Exercise prompt
Gather each line in the entries that includes the string "desk".

Data for review
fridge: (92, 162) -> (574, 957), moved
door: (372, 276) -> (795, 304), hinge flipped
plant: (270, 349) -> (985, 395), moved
...
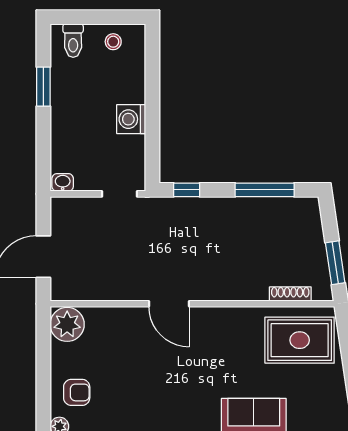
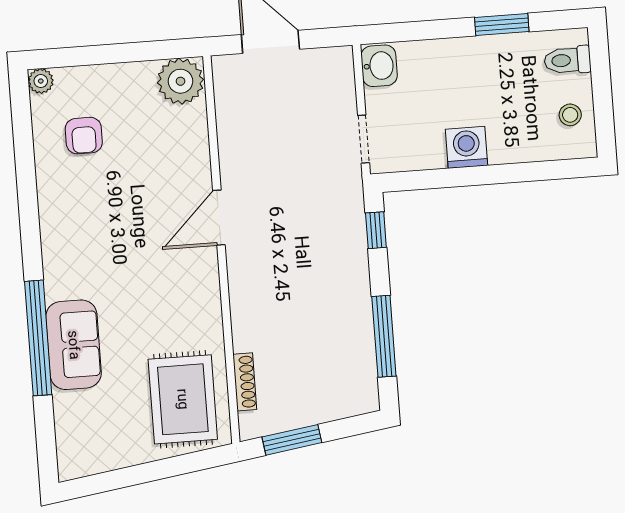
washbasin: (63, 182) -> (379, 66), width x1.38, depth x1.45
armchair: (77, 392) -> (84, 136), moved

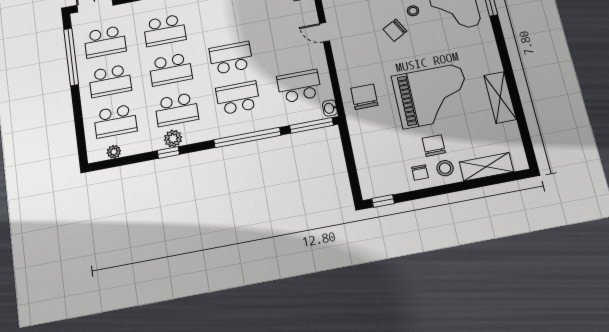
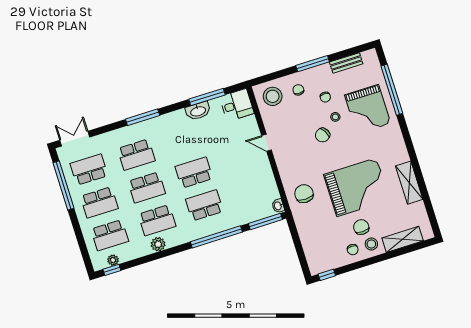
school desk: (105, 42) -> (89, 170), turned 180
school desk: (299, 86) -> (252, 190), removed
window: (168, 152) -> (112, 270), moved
--
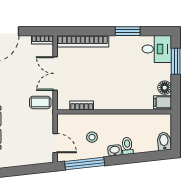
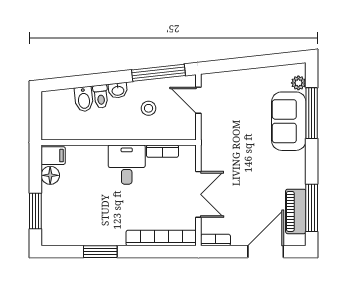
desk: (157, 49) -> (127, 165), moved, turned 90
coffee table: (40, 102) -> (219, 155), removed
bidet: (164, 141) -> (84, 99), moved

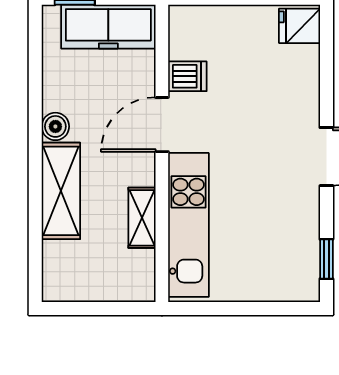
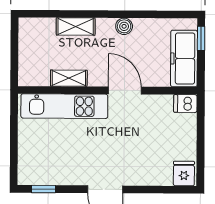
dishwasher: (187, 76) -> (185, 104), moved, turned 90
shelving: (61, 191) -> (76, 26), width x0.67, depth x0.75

Result of the task
school desk: (105, 42) -> (89, 170), turned 180
school desk: (299, 86) -> (252, 190), removed
desk: (157, 49) -> (127, 165), moved, turned 90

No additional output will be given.